▶ What this task involves: Go through each line of the entries below and tally those containing the string "park"; give only the total.

▶ Extracted material:
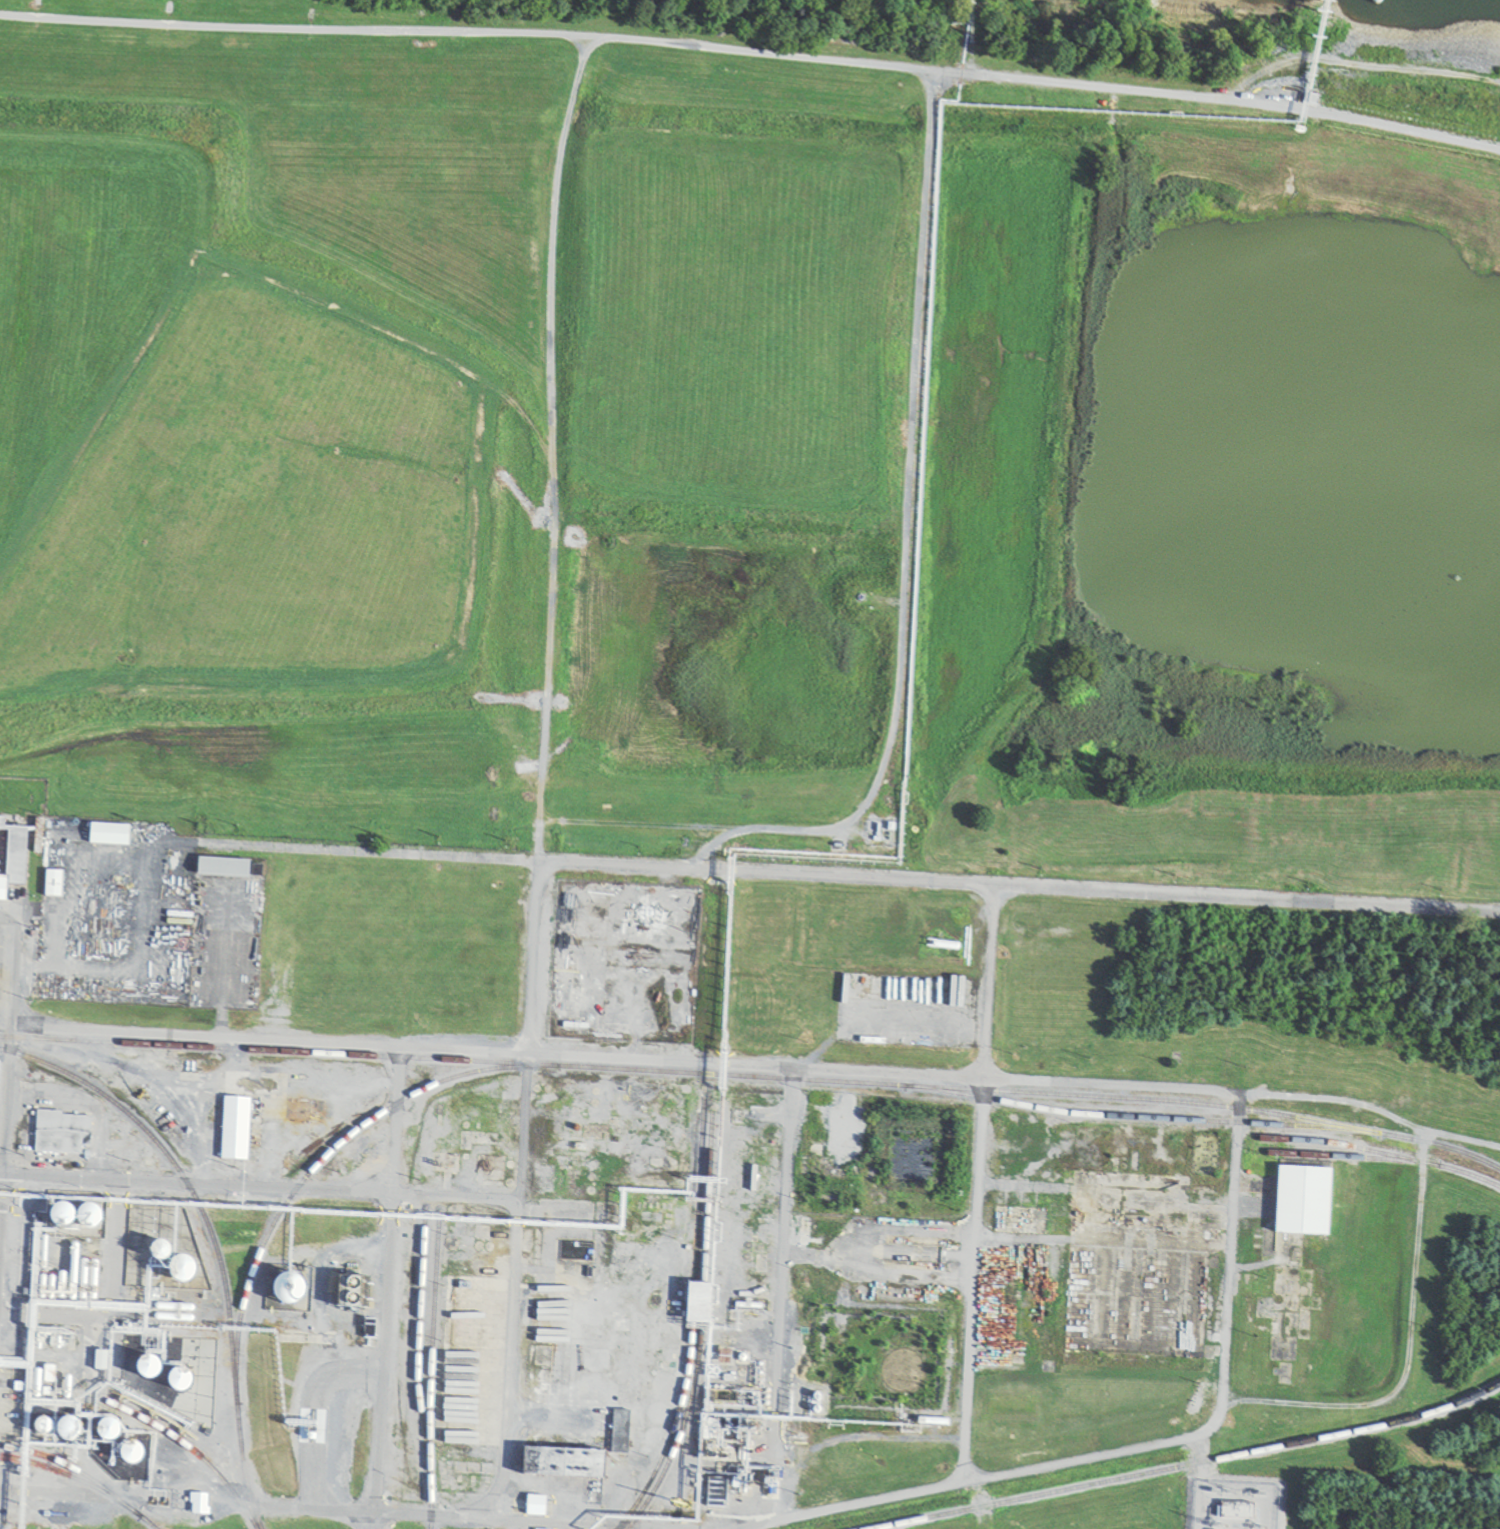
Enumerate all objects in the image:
road: (292, 29)
road: (631, 39)
road: (905, 539)
building: (107, 835)
building: (11, 858)
building: (221, 868)
road: (820, 876)
building: (942, 946)
road: (107, 972)
road: (400, 1049)
road: (7, 1064)
railway: (751, 1077)
railway: (1167, 1106)
building: (234, 1129)
building: (61, 1133)
building: (843, 1134)
railway: (1334, 1140)
railway: (1376, 1159)
railway: (320, 1160)
road: (975, 1184)
road: (257, 1187)
building: (1302, 1202)
building: (85, 1218)
building: (803, 1232)
railway: (210, 1238)
building: (158, 1252)
road: (511, 1264)
building: (180, 1270)
road: (1230, 1271)
road: (383, 1288)
building: (286, 1292)
building: (697, 1305)
road: (779, 1309)
railway: (690, 1319)
railway: (699, 1330)
railway: (417, 1344)
railway: (430, 1376)
building: (176, 1381)
building: (592, 1388)
building: (656, 1414)
building: (64, 1430)
building: (104, 1431)
building: (619, 1432)
railway: (186, 1447)
building: (128, 1454)
building: (561, 1464)
railway: (1184, 1465)
railway: (67, 1467)
railway: (80, 1483)
building: (715, 1493)
road: (249, 1506)
power substation: (1234, 1506)
building: (1236, 1510)

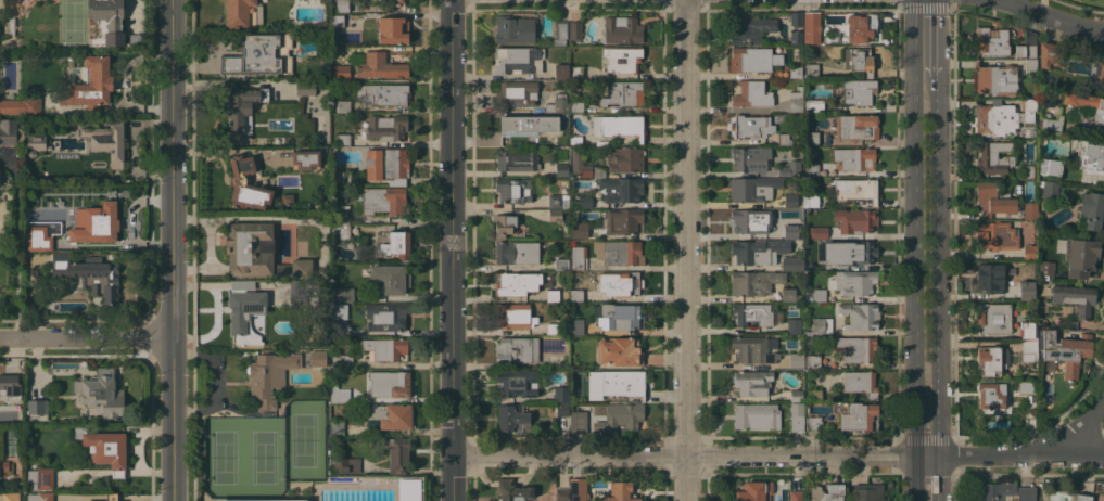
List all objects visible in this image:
road: (1018, 2)
building: (397, 3)
building: (341, 5)
park: (1, 7)
road: (926, 7)
building: (242, 13)
road: (1053, 17)
building: (796, 19)
building: (337, 21)
building: (106, 22)
building: (811, 27)
building: (860, 27)
building: (392, 29)
building: (515, 29)
building: (621, 29)
building: (575, 30)
building: (750, 30)
building: (560, 33)
building: (796, 37)
building: (134, 39)
building: (991, 41)
building: (1027, 46)
building: (1049, 53)
building: (260, 54)
building: (621, 59)
building: (753, 59)
building: (518, 60)
building: (860, 60)
building: (1030, 64)
building: (381, 66)
building: (325, 67)
building: (1099, 70)
building: (561, 71)
building: (576, 71)
building: (811, 71)
building: (341, 72)
building: (795, 72)
building: (996, 79)
building: (90, 84)
building: (303, 89)
building: (858, 91)
building: (383, 93)
building: (517, 93)
building: (623, 94)
building: (752, 94)
building: (795, 100)
building: (557, 104)
building: (22, 105)
building: (343, 105)
building: (811, 105)
building: (576, 106)
building: (239, 107)
building: (1028, 108)
building: (1099, 111)
building: (995, 118)
building: (1051, 123)
building: (527, 124)
building: (618, 126)
building: (751, 126)
building: (387, 127)
building: (856, 127)
building: (10, 132)
building: (783, 138)
building: (811, 138)
building: (343, 139)
building: (575, 139)
building: (107, 140)
building: (35, 144)
building: (811, 152)
building: (748, 157)
building: (993, 157)
building: (1090, 157)
building: (855, 158)
building: (305, 159)
building: (625, 159)
building: (516, 160)
building: (580, 164)
building: (387, 165)
building: (1050, 166)
road: (173, 168)
building: (785, 168)
building: (561, 169)
building: (811, 170)
building: (1028, 171)
building: (598, 172)
building: (338, 176)
building: (247, 185)
building: (752, 188)
building: (623, 189)
building: (857, 189)
building: (1049, 189)
building: (513, 190)
building: (560, 196)
building: (286, 198)
building: (993, 199)
building: (384, 200)
building: (788, 200)
building: (810, 200)
building: (584, 201)
building: (1030, 211)
building: (1091, 211)
building: (555, 214)
building: (339, 217)
building: (855, 220)
building: (623, 221)
building: (748, 221)
building: (99, 223)
building: (503, 224)
building: (43, 230)
building: (578, 230)
building: (341, 231)
building: (788, 232)
building: (817, 232)
building: (996, 236)
building: (39, 239)
road: (16, 244)
building: (396, 244)
road: (451, 250)
road: (681, 250)
road: (925, 250)
building: (757, 251)
building: (1029, 251)
building: (258, 252)
building: (516, 252)
building: (618, 252)
building: (849, 252)
building: (1081, 256)
building: (578, 257)
building: (792, 262)
building: (561, 264)
building: (1046, 269)
building: (89, 274)
building: (391, 278)
building: (990, 278)
building: (619, 282)
building: (751, 282)
building: (854, 282)
building: (511, 284)
building: (246, 285)
building: (340, 291)
building: (1027, 292)
building: (552, 294)
building: (789, 294)
building: (819, 294)
building: (576, 295)
building: (808, 298)
building: (1075, 298)
building: (249, 313)
building: (565, 314)
building: (752, 314)
building: (860, 315)
building: (386, 316)
building: (513, 316)
building: (619, 316)
building: (993, 318)
building: (337, 324)
building: (820, 325)
building: (577, 326)
building: (794, 326)
building: (552, 328)
building: (1028, 330)
road: (87, 337)
building: (385, 348)
building: (857, 348)
building: (517, 349)
building: (754, 350)
building: (1029, 350)
building: (618, 351)
building: (1066, 351)
building: (316, 358)
building: (796, 360)
building: (989, 360)
building: (341, 361)
building: (813, 361)
building: (269, 377)
building: (858, 381)
building: (752, 382)
building: (389, 383)
building: (517, 383)
building: (11, 384)
building: (614, 385)
building: (1025, 387)
building: (102, 393)
building: (561, 393)
building: (339, 394)
building: (796, 395)
building: (814, 395)
building: (991, 395)
building: (37, 406)
building: (562, 408)
building: (1, 413)
building: (390, 415)
building: (756, 416)
building: (796, 416)
building: (858, 416)
building: (512, 417)
building: (621, 417)
road: (175, 419)
building: (578, 421)
building: (813, 422)
building: (338, 427)
road: (1076, 430)
building: (6, 435)
park: (301, 439)
building: (105, 448)
building: (396, 452)
road: (777, 455)
park: (223, 460)
park: (264, 460)
building: (345, 465)
building: (4, 466)
building: (40, 478)
building: (769, 486)
building: (407, 489)
building: (578, 489)
building: (512, 491)
building: (619, 492)
building: (750, 492)
building: (825, 492)
building: (867, 492)
building: (1005, 492)
building: (562, 494)
building: (10, 496)
building: (41, 496)
building: (112, 496)
building: (795, 496)
building: (1082, 497)
building: (259, 499)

▶ Written solution: 4